#### STATED PROBLEM
Pick out each line below that contains the string "tuplet". Treat uppercase and lowercase letters as different.

#### SOURCE DATA
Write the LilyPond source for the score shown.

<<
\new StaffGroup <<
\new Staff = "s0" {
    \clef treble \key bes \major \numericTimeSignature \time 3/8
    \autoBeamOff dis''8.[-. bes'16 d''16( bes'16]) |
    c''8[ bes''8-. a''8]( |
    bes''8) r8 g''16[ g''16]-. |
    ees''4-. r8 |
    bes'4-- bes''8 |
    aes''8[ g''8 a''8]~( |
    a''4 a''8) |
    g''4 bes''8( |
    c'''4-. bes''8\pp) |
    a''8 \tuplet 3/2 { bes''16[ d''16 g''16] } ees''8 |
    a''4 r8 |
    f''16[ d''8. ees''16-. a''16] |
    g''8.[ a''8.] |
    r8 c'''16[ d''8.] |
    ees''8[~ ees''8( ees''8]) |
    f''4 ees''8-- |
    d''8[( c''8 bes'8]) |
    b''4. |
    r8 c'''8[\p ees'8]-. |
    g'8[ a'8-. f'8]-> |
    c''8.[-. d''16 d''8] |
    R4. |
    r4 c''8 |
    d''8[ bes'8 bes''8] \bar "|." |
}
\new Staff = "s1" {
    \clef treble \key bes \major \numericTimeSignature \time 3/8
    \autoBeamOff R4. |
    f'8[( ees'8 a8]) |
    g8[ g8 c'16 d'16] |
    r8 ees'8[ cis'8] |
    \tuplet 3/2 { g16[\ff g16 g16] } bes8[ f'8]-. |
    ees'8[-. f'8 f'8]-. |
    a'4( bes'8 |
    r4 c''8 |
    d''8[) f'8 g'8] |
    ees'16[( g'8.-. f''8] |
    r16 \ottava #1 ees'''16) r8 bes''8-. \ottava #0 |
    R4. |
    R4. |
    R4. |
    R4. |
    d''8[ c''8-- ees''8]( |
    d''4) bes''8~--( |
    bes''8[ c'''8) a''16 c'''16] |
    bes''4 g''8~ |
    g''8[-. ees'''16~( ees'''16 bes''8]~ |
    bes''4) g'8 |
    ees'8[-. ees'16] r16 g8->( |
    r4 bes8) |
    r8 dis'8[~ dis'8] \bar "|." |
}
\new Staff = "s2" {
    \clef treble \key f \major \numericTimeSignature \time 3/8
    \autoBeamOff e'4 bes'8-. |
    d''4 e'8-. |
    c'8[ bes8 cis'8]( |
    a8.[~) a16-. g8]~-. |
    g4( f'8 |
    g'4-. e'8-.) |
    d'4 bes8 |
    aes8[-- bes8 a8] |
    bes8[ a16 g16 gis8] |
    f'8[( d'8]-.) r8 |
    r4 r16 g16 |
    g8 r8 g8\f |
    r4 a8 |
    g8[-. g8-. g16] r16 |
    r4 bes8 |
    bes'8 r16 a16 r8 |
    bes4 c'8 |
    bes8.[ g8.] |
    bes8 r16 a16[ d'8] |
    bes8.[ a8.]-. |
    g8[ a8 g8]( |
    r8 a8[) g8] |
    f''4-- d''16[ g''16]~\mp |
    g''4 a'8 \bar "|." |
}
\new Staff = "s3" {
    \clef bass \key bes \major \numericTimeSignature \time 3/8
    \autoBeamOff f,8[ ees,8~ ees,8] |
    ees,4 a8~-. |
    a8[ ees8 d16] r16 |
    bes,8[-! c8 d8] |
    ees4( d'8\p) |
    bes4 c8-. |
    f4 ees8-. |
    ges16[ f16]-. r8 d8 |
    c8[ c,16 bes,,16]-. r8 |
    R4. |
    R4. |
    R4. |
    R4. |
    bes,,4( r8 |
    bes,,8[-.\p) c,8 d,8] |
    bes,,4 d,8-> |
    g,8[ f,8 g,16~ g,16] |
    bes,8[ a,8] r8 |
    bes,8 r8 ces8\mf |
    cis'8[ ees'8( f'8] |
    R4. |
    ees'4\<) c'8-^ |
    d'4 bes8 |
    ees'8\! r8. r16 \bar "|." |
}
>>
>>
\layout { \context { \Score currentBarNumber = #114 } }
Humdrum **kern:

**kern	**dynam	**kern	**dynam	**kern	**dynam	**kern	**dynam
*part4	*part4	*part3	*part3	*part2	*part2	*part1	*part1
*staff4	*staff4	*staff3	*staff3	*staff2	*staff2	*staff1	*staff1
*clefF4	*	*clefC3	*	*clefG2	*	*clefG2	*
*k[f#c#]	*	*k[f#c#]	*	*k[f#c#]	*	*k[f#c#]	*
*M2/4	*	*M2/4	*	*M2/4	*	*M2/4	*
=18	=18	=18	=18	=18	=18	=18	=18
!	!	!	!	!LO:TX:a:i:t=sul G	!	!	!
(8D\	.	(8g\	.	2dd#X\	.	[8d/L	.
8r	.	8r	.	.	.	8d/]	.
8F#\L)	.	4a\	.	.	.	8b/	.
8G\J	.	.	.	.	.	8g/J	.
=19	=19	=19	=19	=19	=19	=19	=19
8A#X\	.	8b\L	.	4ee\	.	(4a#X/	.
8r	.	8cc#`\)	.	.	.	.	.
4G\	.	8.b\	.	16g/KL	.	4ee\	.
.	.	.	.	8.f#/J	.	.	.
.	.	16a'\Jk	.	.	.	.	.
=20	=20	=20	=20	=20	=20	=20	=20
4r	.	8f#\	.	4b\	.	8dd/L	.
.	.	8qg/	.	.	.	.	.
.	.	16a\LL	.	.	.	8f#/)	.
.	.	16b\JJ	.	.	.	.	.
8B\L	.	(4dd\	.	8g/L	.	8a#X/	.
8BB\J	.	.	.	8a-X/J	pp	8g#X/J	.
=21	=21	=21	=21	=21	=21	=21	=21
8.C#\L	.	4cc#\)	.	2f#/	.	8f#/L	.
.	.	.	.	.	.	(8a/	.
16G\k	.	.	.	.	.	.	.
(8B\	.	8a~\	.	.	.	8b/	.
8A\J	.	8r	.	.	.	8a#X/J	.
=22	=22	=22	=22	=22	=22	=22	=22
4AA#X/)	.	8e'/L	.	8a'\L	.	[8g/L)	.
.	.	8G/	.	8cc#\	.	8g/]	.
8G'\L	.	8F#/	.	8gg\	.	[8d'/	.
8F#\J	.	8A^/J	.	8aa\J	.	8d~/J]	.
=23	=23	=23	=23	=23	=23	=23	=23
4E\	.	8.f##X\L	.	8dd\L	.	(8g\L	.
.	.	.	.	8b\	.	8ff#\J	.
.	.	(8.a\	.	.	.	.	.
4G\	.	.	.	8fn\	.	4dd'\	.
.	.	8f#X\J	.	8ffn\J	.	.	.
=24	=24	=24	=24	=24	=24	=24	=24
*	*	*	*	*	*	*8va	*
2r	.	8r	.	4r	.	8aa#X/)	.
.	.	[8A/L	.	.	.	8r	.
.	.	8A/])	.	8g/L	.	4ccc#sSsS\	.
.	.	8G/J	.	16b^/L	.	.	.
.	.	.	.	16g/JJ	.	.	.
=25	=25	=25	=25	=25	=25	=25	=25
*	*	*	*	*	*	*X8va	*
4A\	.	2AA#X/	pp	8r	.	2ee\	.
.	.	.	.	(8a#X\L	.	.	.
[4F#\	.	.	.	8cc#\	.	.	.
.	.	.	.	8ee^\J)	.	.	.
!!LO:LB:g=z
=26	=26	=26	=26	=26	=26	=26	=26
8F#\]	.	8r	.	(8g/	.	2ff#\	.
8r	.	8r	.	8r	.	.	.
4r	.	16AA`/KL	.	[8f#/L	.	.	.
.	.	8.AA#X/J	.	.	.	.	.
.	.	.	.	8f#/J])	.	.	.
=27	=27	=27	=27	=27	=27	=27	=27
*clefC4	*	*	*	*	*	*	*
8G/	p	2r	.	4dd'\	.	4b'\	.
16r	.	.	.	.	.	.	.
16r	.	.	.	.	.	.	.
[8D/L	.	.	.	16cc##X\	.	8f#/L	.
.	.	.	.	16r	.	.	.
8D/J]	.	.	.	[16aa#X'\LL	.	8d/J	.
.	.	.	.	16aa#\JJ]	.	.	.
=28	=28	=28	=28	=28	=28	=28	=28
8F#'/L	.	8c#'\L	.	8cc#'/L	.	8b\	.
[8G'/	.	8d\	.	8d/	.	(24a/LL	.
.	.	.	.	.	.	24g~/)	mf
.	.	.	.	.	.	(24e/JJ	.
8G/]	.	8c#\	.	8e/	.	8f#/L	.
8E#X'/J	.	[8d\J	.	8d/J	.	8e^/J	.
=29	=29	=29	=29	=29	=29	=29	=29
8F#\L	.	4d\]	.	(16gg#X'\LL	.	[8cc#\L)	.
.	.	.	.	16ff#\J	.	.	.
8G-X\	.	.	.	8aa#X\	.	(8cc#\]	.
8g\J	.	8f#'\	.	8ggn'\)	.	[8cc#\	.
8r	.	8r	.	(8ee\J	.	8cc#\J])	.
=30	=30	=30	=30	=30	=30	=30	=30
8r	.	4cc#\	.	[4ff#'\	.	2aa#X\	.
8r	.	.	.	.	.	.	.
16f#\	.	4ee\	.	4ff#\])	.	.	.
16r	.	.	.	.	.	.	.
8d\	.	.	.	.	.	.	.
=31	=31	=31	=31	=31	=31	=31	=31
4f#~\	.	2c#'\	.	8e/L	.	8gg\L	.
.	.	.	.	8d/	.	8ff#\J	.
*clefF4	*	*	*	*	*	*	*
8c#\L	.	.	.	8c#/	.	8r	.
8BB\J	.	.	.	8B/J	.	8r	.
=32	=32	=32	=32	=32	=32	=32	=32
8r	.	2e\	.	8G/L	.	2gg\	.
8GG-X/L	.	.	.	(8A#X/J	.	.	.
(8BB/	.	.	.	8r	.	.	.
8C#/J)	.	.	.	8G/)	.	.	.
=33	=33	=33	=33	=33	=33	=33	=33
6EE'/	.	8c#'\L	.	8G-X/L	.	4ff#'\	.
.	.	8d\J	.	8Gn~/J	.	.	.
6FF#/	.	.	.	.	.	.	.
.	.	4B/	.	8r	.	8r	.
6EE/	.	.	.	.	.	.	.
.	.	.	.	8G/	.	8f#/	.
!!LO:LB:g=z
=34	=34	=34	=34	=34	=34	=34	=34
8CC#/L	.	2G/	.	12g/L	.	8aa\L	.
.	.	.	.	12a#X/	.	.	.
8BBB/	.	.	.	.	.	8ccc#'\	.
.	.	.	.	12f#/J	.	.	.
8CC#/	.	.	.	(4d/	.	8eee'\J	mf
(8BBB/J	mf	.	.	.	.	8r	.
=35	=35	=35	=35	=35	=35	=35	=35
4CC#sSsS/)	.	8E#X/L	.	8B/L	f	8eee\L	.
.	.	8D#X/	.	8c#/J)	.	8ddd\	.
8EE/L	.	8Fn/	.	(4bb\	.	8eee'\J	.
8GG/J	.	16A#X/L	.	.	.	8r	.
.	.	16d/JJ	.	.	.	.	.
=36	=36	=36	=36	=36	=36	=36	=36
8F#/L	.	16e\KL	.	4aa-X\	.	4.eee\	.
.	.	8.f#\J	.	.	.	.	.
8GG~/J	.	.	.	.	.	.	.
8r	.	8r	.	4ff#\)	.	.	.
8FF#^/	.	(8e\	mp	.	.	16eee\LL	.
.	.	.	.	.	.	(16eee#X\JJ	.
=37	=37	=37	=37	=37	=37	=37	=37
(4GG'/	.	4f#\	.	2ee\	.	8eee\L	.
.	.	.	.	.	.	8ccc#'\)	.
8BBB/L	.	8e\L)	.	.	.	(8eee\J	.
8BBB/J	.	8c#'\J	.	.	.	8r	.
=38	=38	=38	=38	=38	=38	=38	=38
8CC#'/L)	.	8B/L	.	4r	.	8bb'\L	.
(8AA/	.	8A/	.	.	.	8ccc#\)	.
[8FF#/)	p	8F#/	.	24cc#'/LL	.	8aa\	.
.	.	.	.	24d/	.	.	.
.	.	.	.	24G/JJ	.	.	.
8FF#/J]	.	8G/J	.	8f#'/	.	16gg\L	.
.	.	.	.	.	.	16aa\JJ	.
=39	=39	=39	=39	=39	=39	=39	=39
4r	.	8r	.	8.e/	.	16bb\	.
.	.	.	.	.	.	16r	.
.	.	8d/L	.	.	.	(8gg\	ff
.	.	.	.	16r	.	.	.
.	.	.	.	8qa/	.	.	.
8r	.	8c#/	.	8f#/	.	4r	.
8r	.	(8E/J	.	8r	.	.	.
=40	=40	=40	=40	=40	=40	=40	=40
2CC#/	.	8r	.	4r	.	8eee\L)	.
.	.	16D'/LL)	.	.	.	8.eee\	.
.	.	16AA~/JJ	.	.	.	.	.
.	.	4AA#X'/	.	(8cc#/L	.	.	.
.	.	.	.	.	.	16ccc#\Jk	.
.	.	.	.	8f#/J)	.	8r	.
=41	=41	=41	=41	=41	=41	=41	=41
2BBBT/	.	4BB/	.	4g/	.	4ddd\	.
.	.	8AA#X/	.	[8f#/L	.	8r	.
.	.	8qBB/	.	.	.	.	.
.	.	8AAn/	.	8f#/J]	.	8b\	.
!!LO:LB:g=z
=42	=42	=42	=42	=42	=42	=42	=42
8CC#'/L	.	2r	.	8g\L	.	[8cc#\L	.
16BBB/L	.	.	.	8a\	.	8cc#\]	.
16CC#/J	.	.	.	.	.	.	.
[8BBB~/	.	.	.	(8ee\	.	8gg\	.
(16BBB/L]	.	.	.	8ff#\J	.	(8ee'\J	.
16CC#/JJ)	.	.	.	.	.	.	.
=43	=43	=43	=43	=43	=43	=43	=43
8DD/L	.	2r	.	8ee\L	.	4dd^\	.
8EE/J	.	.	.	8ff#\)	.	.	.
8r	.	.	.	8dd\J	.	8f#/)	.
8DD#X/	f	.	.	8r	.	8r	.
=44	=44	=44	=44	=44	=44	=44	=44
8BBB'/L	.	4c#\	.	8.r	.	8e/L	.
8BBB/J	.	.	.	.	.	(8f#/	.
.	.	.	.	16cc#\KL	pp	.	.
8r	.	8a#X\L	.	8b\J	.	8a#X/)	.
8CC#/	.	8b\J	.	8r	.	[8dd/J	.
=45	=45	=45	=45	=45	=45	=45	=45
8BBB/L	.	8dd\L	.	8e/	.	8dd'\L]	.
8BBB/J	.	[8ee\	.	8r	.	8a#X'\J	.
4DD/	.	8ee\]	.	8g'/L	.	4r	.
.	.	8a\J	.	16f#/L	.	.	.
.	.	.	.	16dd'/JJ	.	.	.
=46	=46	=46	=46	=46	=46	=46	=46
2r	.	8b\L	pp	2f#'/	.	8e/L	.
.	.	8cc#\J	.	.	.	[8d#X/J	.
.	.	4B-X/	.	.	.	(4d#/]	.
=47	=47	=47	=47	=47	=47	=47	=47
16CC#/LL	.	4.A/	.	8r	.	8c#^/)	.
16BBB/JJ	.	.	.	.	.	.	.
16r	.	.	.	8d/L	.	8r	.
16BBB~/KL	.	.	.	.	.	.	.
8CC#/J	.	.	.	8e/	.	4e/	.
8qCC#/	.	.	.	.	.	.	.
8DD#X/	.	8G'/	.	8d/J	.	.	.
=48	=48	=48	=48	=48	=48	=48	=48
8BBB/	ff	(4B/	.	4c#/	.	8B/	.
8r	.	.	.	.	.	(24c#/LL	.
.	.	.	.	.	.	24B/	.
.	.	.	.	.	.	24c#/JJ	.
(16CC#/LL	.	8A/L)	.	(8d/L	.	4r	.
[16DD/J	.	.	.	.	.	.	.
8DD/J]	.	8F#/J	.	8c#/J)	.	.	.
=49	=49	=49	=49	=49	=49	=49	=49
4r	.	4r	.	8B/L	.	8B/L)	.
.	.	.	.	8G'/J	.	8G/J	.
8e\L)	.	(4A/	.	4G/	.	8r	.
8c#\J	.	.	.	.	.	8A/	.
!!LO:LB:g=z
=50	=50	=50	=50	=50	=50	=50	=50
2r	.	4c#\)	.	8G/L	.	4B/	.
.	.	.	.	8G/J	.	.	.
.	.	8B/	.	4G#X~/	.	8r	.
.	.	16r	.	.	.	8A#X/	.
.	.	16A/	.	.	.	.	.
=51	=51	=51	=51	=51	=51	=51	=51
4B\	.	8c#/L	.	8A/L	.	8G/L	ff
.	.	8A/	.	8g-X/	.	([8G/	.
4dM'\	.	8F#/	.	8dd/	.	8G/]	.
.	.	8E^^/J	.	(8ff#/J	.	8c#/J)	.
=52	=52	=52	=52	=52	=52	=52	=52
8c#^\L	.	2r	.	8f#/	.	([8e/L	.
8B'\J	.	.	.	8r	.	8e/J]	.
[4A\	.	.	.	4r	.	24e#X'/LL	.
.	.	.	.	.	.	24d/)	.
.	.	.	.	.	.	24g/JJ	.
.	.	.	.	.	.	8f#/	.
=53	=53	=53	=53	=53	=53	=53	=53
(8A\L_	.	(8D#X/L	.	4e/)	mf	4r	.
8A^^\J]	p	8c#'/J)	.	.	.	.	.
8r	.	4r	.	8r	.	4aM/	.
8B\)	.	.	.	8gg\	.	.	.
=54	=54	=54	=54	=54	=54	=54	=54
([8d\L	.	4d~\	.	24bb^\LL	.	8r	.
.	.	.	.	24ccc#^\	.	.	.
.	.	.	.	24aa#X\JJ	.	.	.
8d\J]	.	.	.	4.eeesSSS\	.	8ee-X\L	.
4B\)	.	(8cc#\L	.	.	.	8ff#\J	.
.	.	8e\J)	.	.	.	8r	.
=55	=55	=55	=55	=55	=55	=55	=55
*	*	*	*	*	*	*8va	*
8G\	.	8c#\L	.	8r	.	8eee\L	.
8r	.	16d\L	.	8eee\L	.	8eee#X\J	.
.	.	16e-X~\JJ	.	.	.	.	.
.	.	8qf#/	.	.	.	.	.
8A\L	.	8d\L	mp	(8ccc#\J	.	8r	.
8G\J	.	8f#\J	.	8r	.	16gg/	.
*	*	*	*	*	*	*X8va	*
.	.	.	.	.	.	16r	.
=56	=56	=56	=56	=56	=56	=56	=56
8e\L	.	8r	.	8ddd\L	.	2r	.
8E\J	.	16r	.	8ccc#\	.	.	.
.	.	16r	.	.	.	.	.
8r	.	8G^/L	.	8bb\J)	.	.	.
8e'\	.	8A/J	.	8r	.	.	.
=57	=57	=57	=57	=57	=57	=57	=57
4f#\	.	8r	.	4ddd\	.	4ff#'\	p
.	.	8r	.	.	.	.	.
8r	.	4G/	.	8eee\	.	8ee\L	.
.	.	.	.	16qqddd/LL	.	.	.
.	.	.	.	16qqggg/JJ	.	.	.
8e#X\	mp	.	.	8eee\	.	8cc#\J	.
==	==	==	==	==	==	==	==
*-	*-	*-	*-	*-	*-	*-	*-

#### RESPONSE TO THIS TASK
    a''8 \tuplet 3/2 { bes''16[ d''16 g''16] } ees''8 |
    \tuplet 3/2 { g16[\ff g16 g16] } bes8[ f'8]-. |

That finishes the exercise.